What you are asked to do> Each record below needs to be written out exactly as it appears.
--------------------------------
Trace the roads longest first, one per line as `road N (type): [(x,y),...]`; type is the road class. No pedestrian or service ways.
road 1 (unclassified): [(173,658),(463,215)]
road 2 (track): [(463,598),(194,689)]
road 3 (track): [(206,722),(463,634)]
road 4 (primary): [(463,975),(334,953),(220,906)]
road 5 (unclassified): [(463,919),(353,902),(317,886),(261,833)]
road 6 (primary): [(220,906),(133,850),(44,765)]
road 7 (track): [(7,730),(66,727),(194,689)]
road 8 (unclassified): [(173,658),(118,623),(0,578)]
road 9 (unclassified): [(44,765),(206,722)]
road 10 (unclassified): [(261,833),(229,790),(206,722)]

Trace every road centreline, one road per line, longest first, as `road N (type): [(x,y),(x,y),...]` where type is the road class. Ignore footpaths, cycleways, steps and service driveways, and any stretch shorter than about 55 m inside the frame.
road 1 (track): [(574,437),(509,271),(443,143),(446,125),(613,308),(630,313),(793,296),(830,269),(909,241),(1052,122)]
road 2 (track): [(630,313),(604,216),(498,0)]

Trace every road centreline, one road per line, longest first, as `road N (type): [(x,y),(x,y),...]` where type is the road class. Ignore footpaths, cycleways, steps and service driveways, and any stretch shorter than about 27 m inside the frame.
--------------------------------
Answer box>
Trace the roads longest first, one per line as `road N (type): [(x,y),...]`; type is the road class. No pedestrian or service ways.
road 1 (unclassified): [(173,658),(463,215)]
road 2 (track): [(463,598),(194,689)]
road 3 (track): [(206,722),(463,634)]
road 4 (primary): [(463,975),(334,953),(220,906)]
road 5 (unclassified): [(463,919),(353,902),(317,886),(261,833)]
road 6 (primary): [(220,906),(133,850),(44,765)]
road 7 (track): [(7,730),(66,727),(194,689)]
road 8 (unclassified): [(173,658),(118,623),(0,578)]
road 9 (unclassified): [(44,765),(206,722)]
road 10 (unclassified): [(261,833),(229,790),(206,722)]

Trace every road centreline, one road per line, longest first, as `road N (type): [(x,y),(x,y),...]` where type is the road class. Ignore footpaths, cycleways, steps and service driveways, and any stretch shorter than about 55 m inside the frame.
road 1 (track): [(574,437),(509,271),(443,143),(446,125),(613,308),(630,313),(793,296),(830,269),(909,241),(1052,122)]
road 2 (track): [(630,313),(604,216),(498,0)]

Trace every road centreline, one road per line, longest first, as `road N (type): [(x,y),(x,y),...]` where type is the road class. Ignore footpaths, cycleways, steps and service driveways, and any stretch shorter than about 27 m inside the frame.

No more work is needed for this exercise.